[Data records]
:::::
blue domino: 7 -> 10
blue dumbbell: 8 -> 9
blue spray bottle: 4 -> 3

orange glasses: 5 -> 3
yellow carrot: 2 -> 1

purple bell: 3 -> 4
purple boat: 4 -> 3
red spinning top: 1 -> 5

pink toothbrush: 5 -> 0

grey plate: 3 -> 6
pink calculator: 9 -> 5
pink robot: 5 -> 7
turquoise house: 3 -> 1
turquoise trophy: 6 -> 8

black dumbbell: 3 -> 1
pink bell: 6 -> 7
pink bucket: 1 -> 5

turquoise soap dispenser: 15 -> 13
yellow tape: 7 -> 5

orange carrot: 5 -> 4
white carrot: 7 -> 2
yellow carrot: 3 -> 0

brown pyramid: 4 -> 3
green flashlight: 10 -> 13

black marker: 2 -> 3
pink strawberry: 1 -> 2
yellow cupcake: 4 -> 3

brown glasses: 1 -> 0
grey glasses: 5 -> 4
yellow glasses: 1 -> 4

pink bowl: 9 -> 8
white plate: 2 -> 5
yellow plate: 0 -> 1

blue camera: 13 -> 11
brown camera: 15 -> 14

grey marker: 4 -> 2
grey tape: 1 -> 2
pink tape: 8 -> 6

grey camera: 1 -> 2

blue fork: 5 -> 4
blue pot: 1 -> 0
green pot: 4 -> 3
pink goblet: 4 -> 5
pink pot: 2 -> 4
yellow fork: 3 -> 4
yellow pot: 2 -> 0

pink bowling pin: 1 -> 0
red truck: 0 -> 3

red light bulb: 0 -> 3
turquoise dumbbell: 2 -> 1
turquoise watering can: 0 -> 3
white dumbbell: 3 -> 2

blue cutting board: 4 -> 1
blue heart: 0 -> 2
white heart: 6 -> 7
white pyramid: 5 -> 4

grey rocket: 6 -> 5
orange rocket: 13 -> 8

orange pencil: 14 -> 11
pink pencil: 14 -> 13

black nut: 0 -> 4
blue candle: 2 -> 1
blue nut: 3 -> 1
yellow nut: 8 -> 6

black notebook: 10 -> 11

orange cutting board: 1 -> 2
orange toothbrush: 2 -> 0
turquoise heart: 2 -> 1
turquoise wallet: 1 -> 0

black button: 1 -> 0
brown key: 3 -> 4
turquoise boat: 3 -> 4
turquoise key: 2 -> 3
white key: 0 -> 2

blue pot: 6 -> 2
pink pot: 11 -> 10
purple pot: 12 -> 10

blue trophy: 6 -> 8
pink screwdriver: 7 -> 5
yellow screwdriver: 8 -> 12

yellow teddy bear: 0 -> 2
:::::
▸ **About this exercise**
Return every line above in which the string "board" occurs.

▸ **Exercise result**
blue cutting board: 4 -> 1
orange cutting board: 1 -> 2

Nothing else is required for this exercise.